:: WORK TO BE COMPLETED ::
Down to the last line, repeat the entries exactly and drop any image.

:: THE DATA ::
======
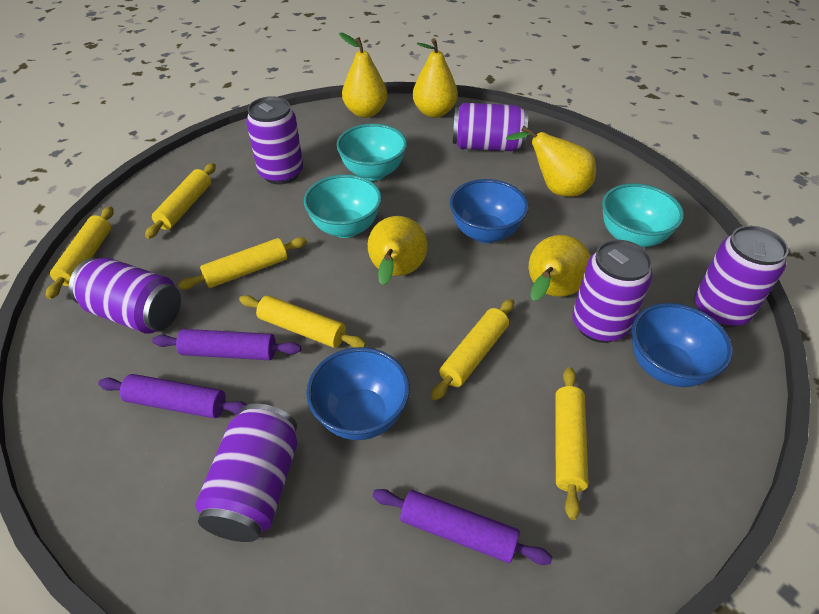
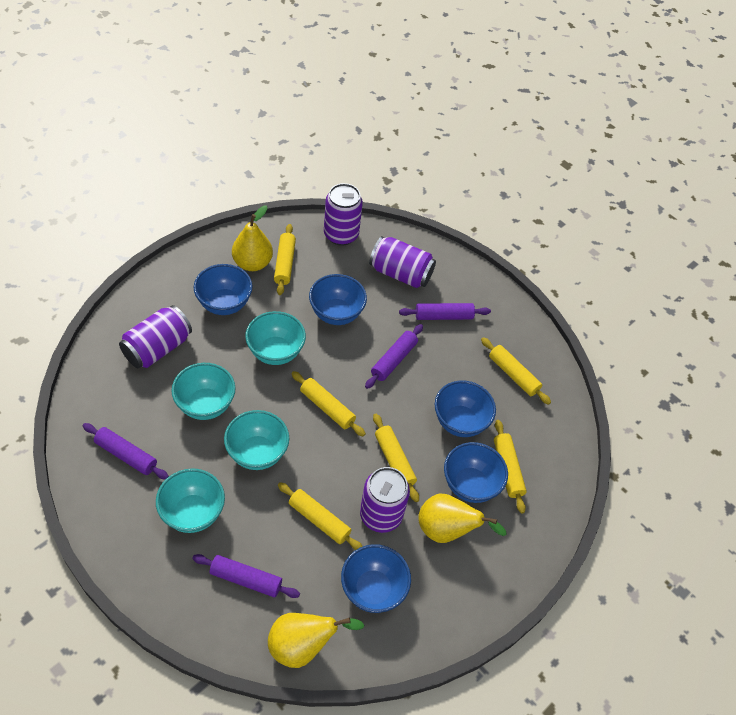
blue bowl: 3 -> 5
purple can: 6 -> 4
purple rolling pin: 3 -> 4
turquoise bowl: 3 -> 4
yellow pear: 5 -> 3

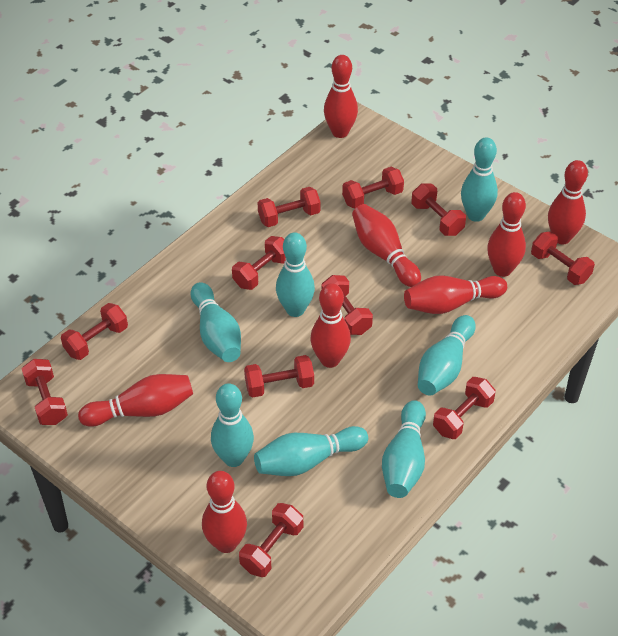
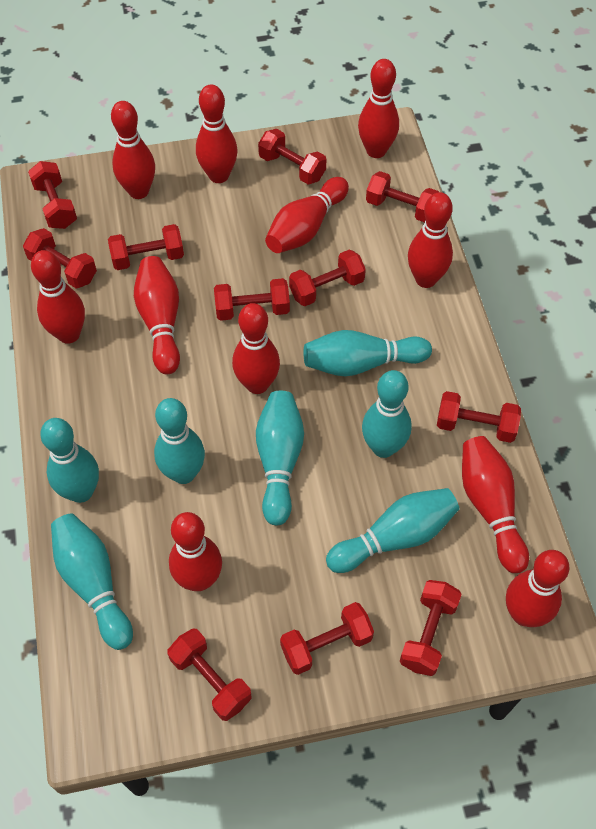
red bowling pin: 8 -> 11

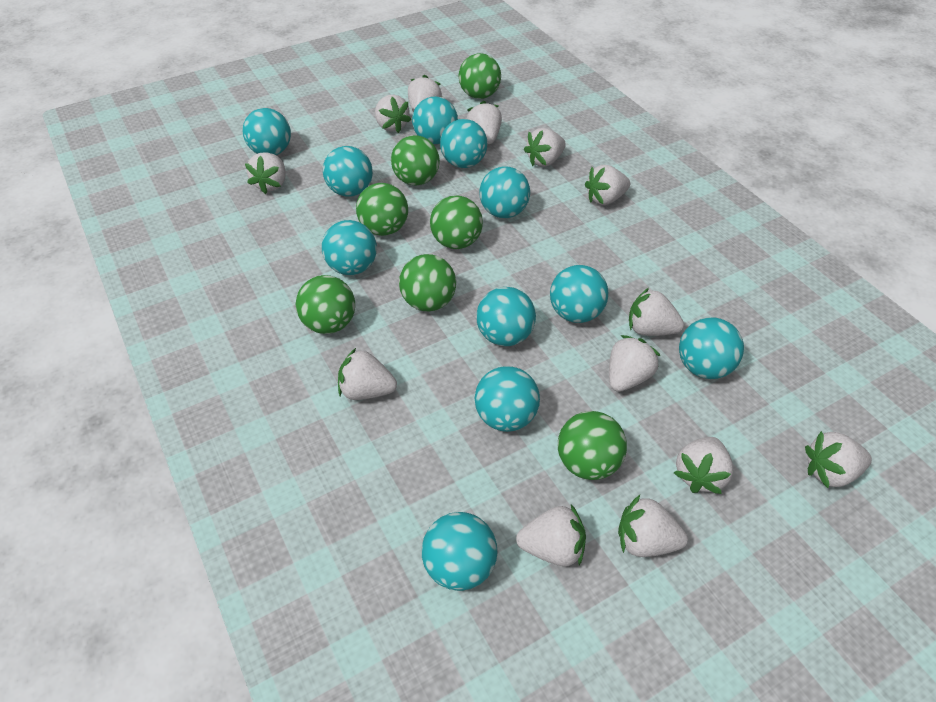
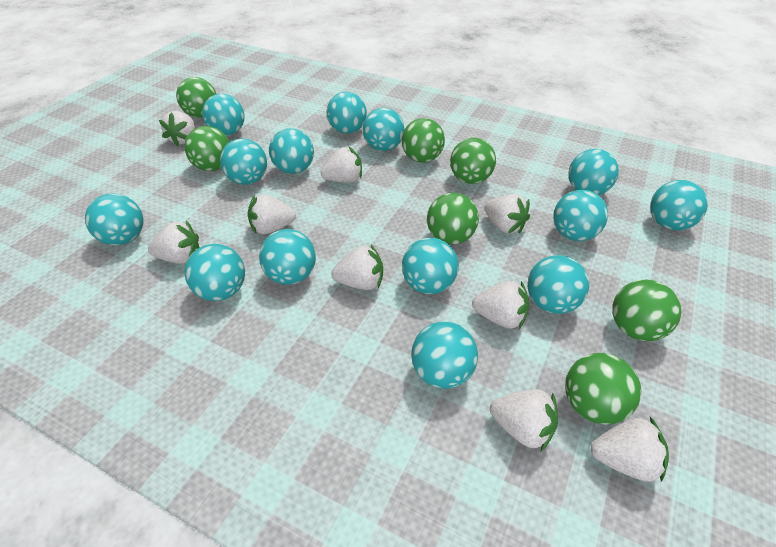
turquoise ball: 11 -> 14
white strawberry: 13 -> 9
======
:: OUTPUT FOR THIS EXERCISE ::
blue bowl: 3 -> 5
purple can: 6 -> 4
purple rolling pin: 3 -> 4
turquoise bowl: 3 -> 4
yellow pear: 5 -> 3

red bowling pin: 8 -> 11

turquoise ball: 11 -> 14
white strawberry: 13 -> 9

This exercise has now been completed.